Material provided Start Marker
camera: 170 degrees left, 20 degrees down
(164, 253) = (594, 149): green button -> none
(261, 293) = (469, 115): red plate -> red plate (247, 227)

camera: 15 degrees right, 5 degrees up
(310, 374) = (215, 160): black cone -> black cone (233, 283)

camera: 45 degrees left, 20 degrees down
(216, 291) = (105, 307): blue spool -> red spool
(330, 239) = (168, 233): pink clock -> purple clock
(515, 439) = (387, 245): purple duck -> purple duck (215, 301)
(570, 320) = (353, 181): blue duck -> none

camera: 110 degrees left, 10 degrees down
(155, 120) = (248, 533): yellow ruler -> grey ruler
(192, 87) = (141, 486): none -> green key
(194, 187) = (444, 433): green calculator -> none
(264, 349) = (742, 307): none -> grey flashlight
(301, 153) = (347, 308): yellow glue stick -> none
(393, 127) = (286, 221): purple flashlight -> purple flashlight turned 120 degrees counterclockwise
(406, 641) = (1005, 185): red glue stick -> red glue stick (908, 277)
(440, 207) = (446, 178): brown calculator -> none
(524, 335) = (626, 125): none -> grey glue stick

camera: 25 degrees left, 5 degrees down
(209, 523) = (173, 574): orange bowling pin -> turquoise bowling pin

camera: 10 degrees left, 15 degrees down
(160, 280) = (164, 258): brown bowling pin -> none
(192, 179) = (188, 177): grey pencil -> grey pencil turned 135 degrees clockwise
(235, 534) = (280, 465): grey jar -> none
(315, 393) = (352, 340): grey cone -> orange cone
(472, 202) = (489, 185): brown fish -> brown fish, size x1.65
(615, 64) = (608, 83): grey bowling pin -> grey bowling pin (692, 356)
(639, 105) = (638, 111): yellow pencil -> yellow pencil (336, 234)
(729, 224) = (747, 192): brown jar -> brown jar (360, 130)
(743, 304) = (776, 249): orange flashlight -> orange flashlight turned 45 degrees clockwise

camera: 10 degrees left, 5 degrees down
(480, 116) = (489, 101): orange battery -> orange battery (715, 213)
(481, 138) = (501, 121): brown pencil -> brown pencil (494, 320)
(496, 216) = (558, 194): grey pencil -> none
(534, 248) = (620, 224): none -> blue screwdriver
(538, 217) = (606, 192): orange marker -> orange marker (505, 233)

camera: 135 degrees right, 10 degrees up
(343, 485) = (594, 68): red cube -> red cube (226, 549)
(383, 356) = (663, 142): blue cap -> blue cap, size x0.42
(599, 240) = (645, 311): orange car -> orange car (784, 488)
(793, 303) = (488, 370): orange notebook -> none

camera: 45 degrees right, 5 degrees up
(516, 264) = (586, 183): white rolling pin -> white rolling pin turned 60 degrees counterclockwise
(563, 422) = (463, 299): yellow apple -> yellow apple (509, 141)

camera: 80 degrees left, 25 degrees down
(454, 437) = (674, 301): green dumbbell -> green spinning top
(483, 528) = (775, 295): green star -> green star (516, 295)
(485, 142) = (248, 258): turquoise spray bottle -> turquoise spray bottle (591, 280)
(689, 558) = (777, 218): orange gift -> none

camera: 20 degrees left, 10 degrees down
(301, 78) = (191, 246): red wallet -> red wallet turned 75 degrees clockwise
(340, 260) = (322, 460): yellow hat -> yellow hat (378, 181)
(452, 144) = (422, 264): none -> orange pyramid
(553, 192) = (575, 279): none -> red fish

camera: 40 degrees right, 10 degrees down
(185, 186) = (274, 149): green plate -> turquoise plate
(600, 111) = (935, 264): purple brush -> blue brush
Material provided End Marker
* What to work on: Nothing but an exact copy of the lines from the start of the entries through the line containing "(440, 207) = (446, 178): brown" belongs in the response.

* Response below:
camera: 170 degrees left, 20 degrees down
(164, 253) = (594, 149): green button -> none
(261, 293) = (469, 115): red plate -> red plate (247, 227)

camera: 15 degrees right, 5 degrees up
(310, 374) = (215, 160): black cone -> black cone (233, 283)

camera: 45 degrees left, 20 degrees down
(216, 291) = (105, 307): blue spool -> red spool
(330, 239) = (168, 233): pink clock -> purple clock
(515, 439) = (387, 245): purple duck -> purple duck (215, 301)
(570, 320) = (353, 181): blue duck -> none

camera: 110 degrees left, 10 degrees down
(155, 120) = (248, 533): yellow ruler -> grey ruler
(192, 87) = (141, 486): none -> green key
(194, 187) = (444, 433): green calculator -> none
(264, 349) = (742, 307): none -> grey flashlight
(301, 153) = (347, 308): yellow glue stick -> none
(393, 127) = (286, 221): purple flashlight -> purple flashlight turned 120 degrees counterclockwise
(406, 641) = (1005, 185): red glue stick -> red glue stick (908, 277)
(440, 207) = (446, 178): brown calculator -> none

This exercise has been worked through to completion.